_WHAT YOU ARE ASKED TO DO:_ Please return the material exactly; leave no entry out.

_AVAILABLE RECORDS:_
'''
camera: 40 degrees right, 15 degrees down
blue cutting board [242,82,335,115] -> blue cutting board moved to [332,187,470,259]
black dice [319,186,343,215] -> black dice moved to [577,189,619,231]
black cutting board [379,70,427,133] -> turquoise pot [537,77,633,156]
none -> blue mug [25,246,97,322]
'''
_RESPONSE BOX:_
camera: 40 degrees right, 15 degrees down
blue cutting board [242,82,335,115] -> blue cutting board moved to [332,187,470,259]
black dice [319,186,343,215] -> black dice moved to [577,189,619,231]
black cutting board [379,70,427,133] -> turquoise pot [537,77,633,156]
none -> blue mug [25,246,97,322]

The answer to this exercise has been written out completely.